→ INSTRUCTION
Exactly how many lines below mention "turned"? Answer with that number alone.

→ INFORMATION

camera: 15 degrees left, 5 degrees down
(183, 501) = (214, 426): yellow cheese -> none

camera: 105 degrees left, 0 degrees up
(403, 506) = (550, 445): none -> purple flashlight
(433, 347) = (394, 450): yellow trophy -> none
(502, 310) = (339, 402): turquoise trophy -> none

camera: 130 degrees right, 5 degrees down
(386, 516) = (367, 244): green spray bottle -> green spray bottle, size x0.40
---
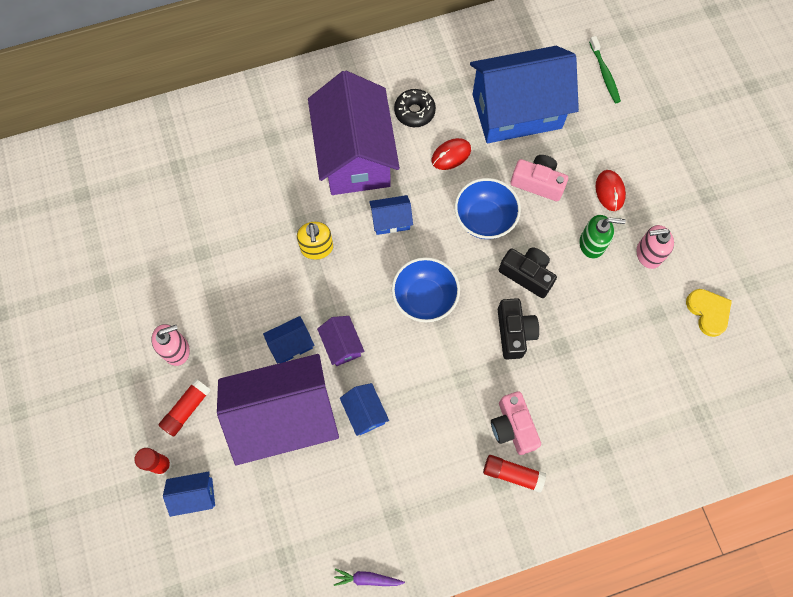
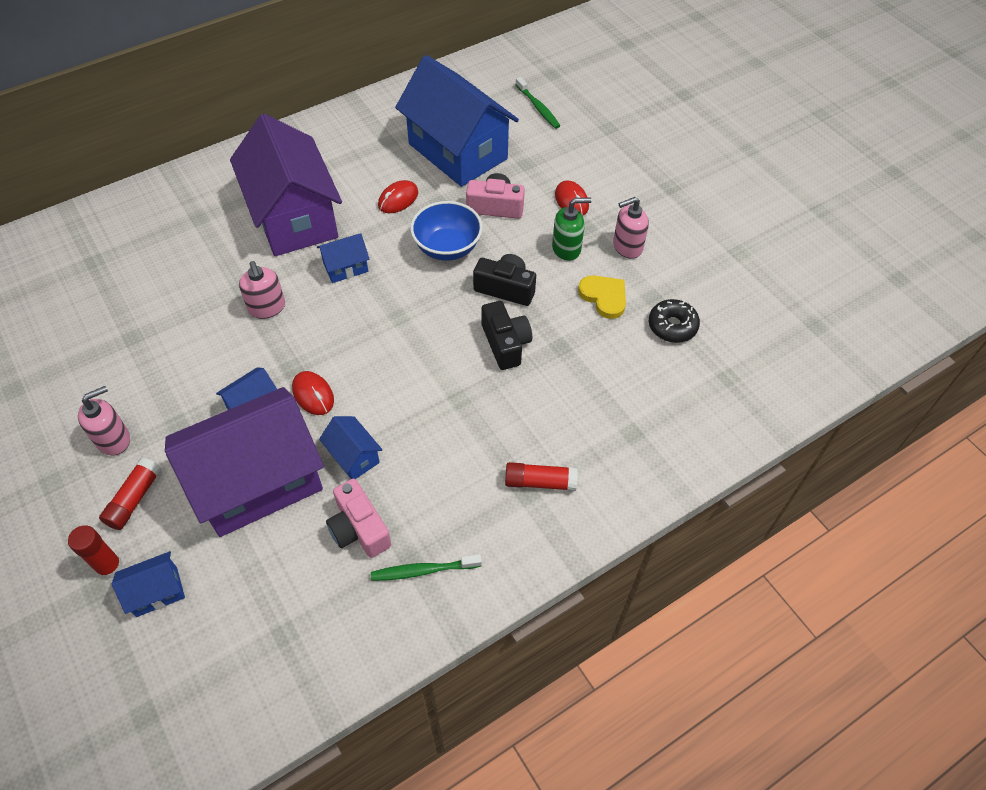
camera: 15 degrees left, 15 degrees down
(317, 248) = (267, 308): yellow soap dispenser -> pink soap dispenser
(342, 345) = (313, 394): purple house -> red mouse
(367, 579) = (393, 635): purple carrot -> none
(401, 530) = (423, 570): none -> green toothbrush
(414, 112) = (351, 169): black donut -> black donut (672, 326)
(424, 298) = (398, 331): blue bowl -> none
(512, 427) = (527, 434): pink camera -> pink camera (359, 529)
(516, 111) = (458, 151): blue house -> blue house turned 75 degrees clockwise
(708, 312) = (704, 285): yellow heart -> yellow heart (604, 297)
--
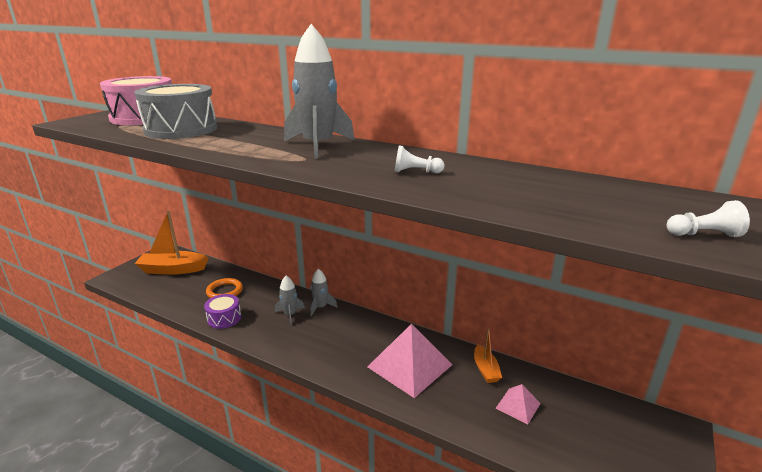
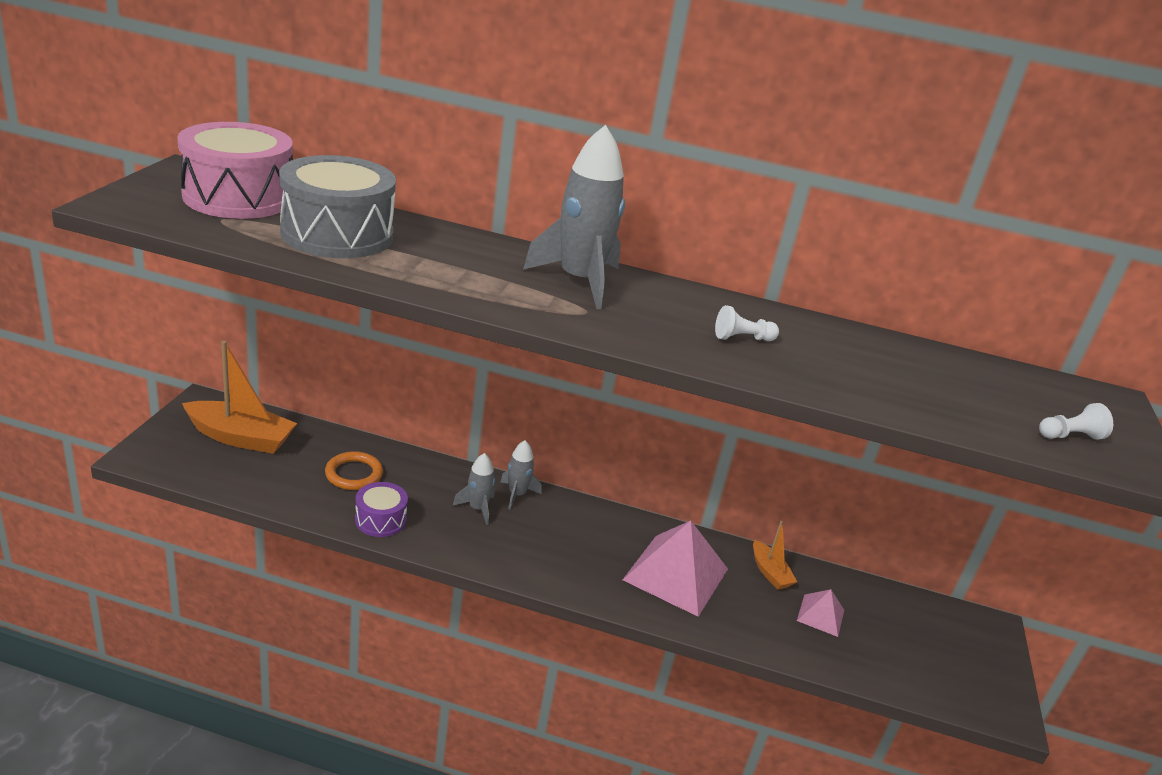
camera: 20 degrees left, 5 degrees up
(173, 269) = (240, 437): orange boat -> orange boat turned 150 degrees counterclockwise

→ SOLUTION FOR THIS EXERCISE
2